DIRECTIONS. Take the lines below between the one holding "blue truck: 3 -> 4" and the one holding "white truck: 3 -> 1", inclusive, and copy them exactly. Add nothing.

GIVEN INFORMATION.

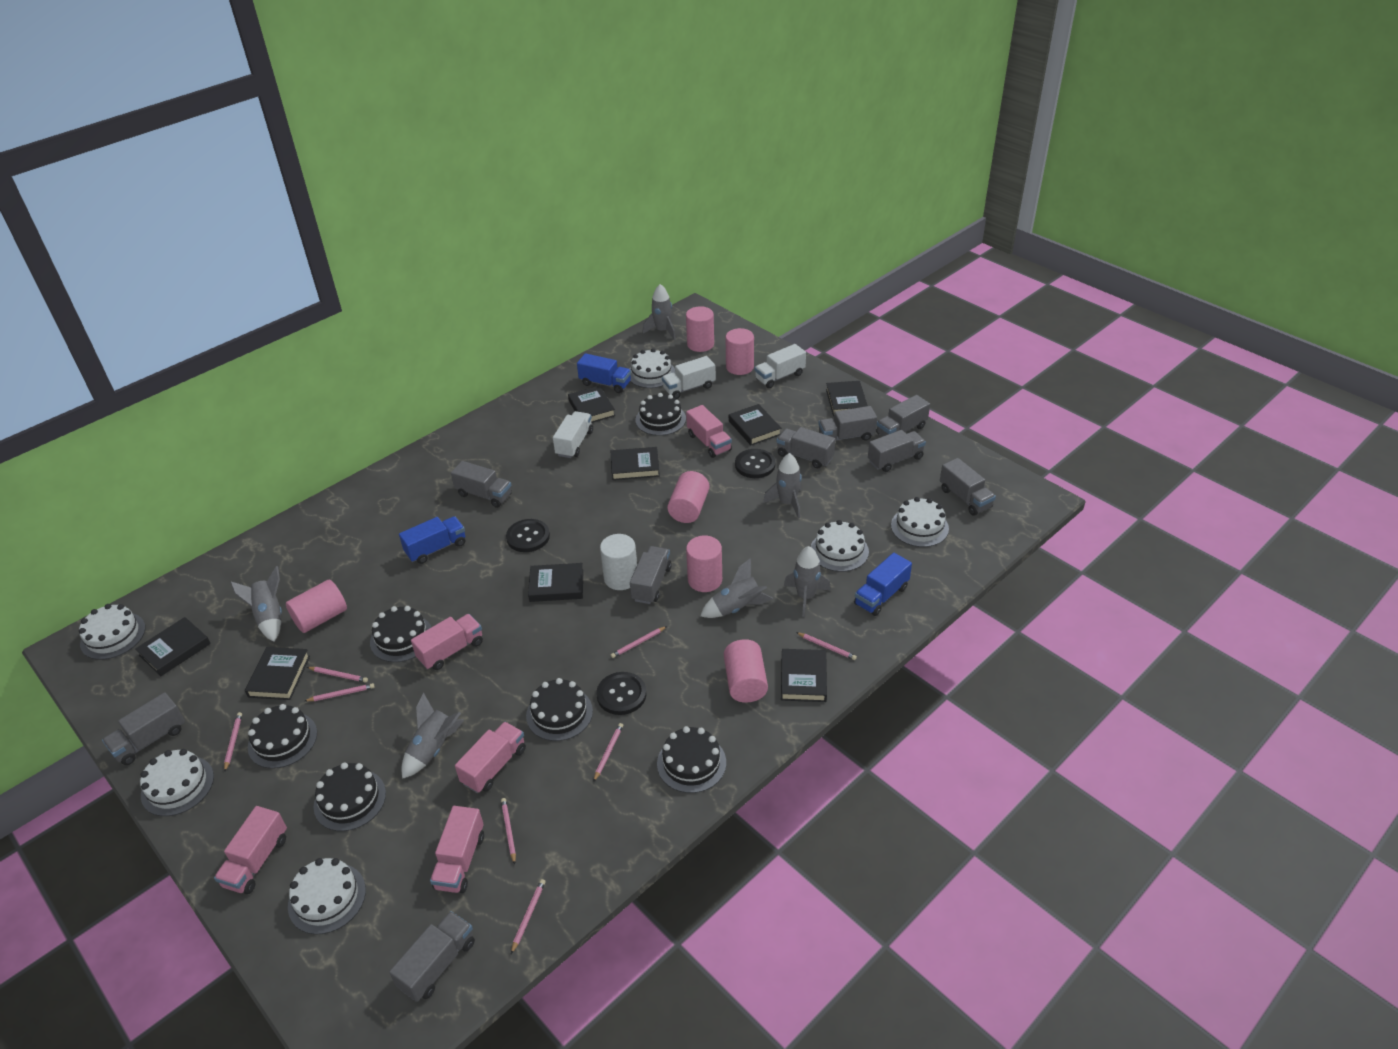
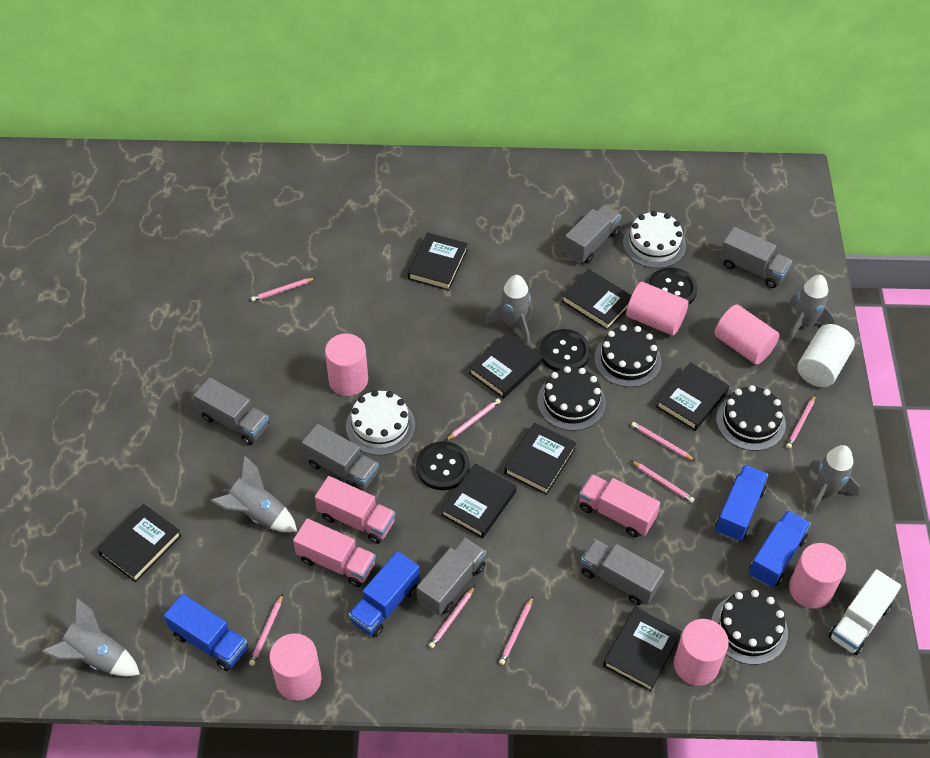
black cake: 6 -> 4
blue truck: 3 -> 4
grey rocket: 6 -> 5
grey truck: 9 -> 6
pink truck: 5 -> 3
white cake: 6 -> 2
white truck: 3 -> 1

==

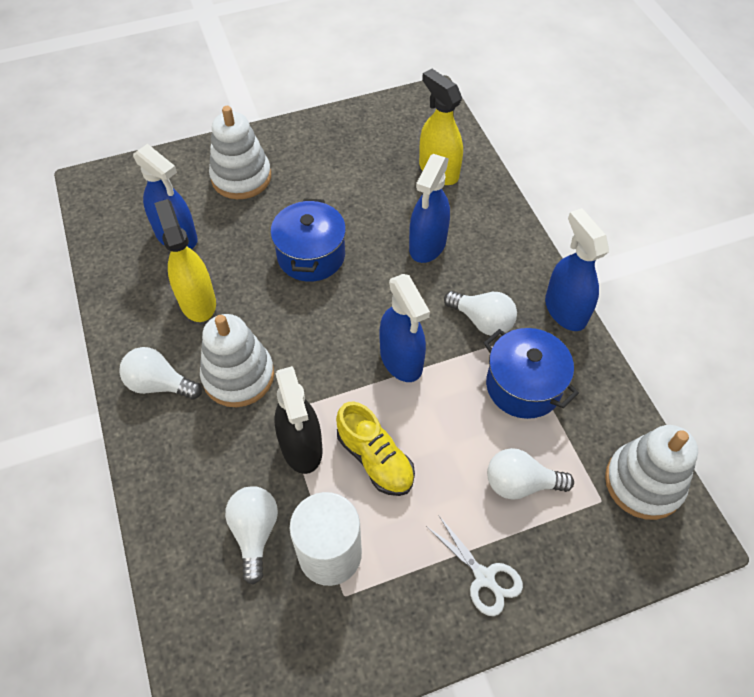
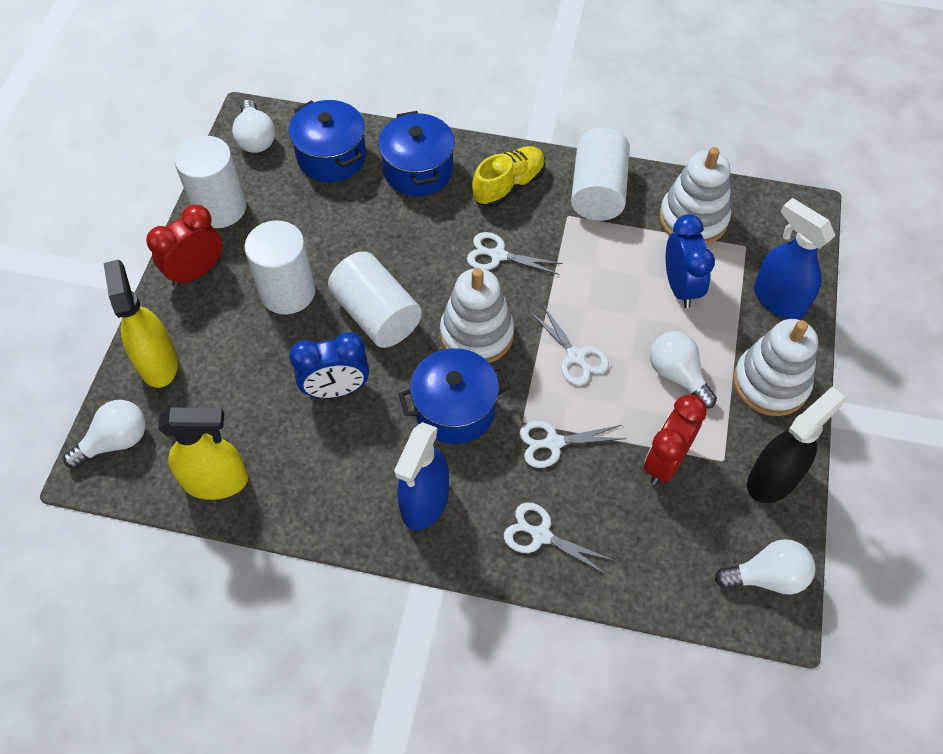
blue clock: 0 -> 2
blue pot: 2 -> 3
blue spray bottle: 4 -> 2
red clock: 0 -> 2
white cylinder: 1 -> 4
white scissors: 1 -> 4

SOLUTION BELOW.
blue truck: 3 -> 4
grey rocket: 6 -> 5
grey truck: 9 -> 6
pink truck: 5 -> 3
white cake: 6 -> 2
white truck: 3 -> 1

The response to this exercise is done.